Task directions:
Leaving out all pictures, return the records word for word.

Excerpted data:
══════════════════════════════
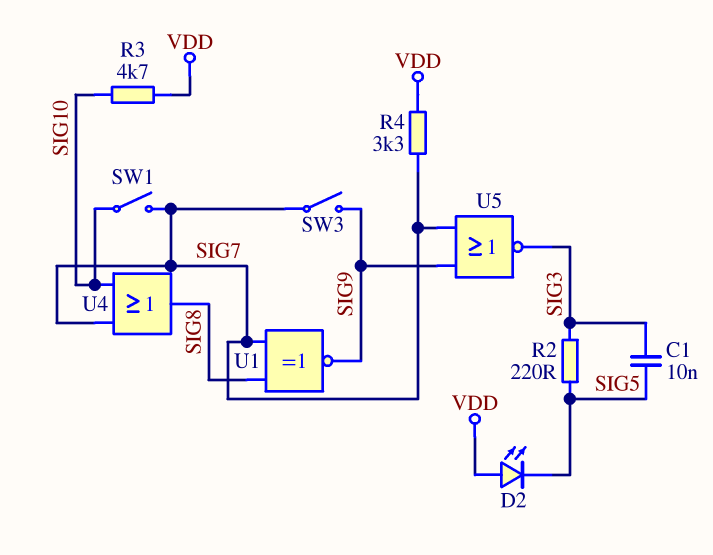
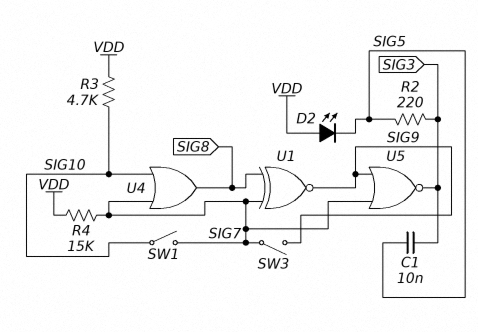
R4: 3.3k (SIG7, VDD) -> 15k (SIG7, VDD)

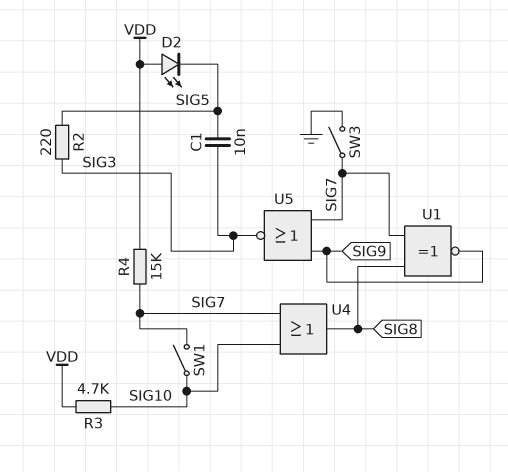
SW3: switch (SIG7, SIG9) -> switch (GND, SIG7)

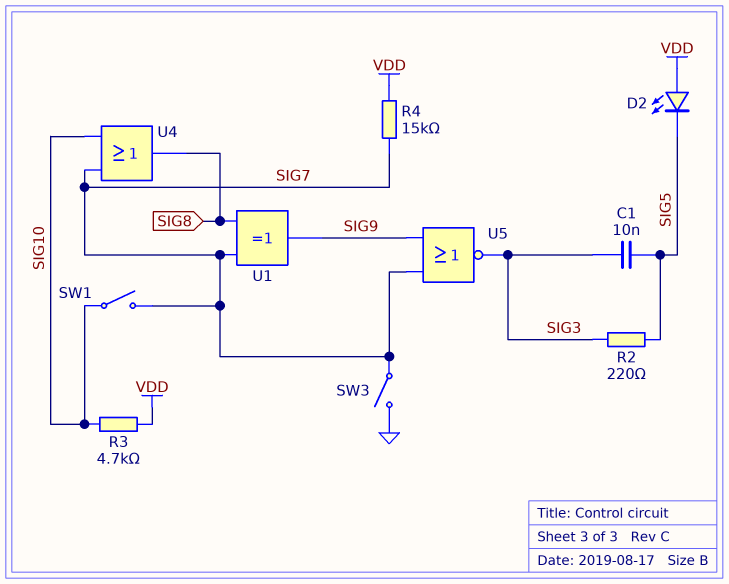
U1: XNOR (in SIG7, in SIG8, out SIG9) -> XOR (in SIG7, in SIG8, out SIG9)

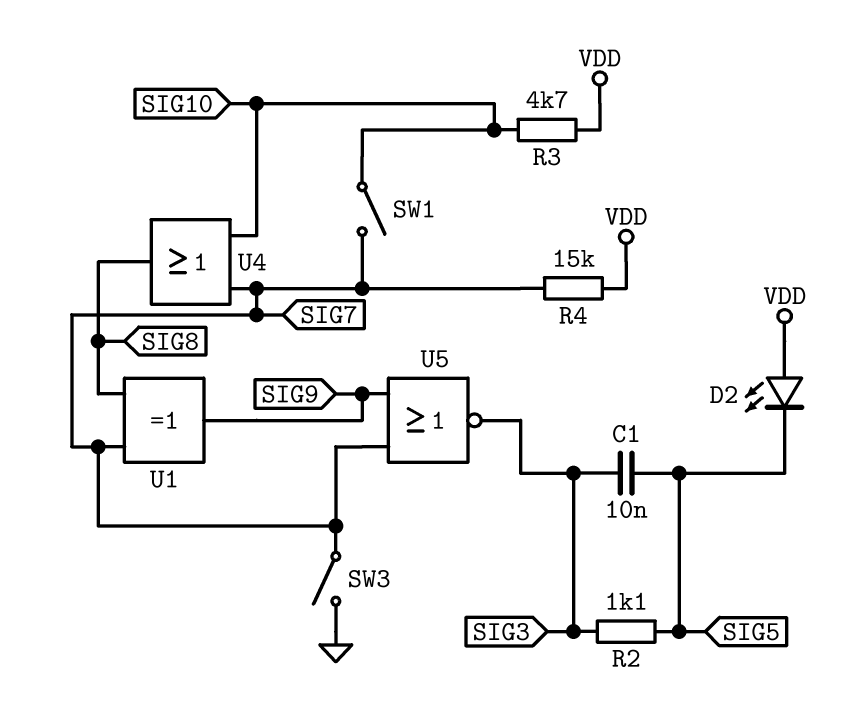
R2: 220 (SIG3, SIG5) -> 1.1k (SIG3, SIG5)

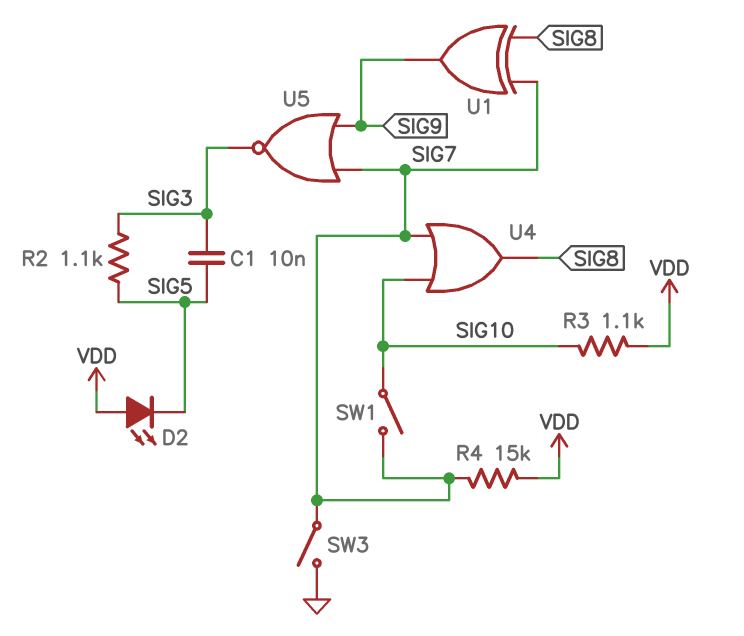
R3: 4.7k (SIG10, VDD) -> 1.1k (SIG10, VDD)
══════════════════════════════
Your response:
R4: 3.3k (SIG7, VDD) -> 15k (SIG7, VDD)

SW3: switch (SIG7, SIG9) -> switch (GND, SIG7)

U1: XNOR (in SIG7, in SIG8, out SIG9) -> XOR (in SIG7, in SIG8, out SIG9)

R2: 220 (SIG3, SIG5) -> 1.1k (SIG3, SIG5)

R3: 4.7k (SIG10, VDD) -> 1.1k (SIG10, VDD)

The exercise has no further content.